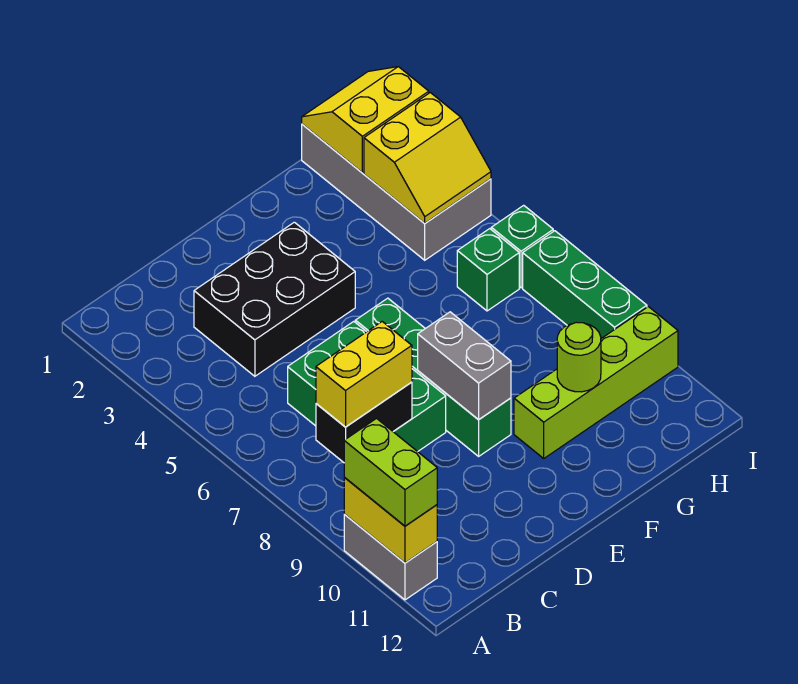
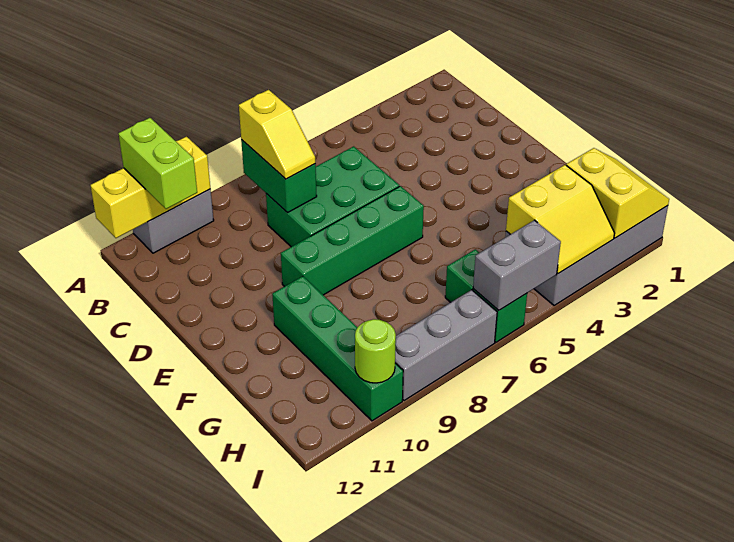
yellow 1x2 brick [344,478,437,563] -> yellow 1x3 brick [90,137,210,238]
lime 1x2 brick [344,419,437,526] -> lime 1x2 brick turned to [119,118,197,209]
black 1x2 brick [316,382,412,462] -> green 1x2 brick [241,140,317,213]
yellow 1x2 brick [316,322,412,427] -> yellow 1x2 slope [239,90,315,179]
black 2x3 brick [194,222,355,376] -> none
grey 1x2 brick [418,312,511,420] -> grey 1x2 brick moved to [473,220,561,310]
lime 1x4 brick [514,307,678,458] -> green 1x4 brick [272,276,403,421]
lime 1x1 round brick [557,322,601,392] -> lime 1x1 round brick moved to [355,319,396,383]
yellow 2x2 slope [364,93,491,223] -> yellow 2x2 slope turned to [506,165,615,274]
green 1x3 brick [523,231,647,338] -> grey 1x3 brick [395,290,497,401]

──────────────────────────────

> [Required action]:
Print the records exactly and omit all pictures.

> [Exercise solution]:
yellow 1x2 brick [344,478,437,563] -> yellow 1x3 brick [90,137,210,238]
lime 1x2 brick [344,419,437,526] -> lime 1x2 brick turned to [119,118,197,209]
black 1x2 brick [316,382,412,462] -> green 1x2 brick [241,140,317,213]
yellow 1x2 brick [316,322,412,427] -> yellow 1x2 slope [239,90,315,179]
black 2x3 brick [194,222,355,376] -> none
grey 1x2 brick [418,312,511,420] -> grey 1x2 brick moved to [473,220,561,310]
lime 1x4 brick [514,307,678,458] -> green 1x4 brick [272,276,403,421]
lime 1x1 round brick [557,322,601,392] -> lime 1x1 round brick moved to [355,319,396,383]
yellow 2x2 slope [364,93,491,223] -> yellow 2x2 slope turned to [506,165,615,274]
green 1x3 brick [523,231,647,338] -> grey 1x3 brick [395,290,497,401]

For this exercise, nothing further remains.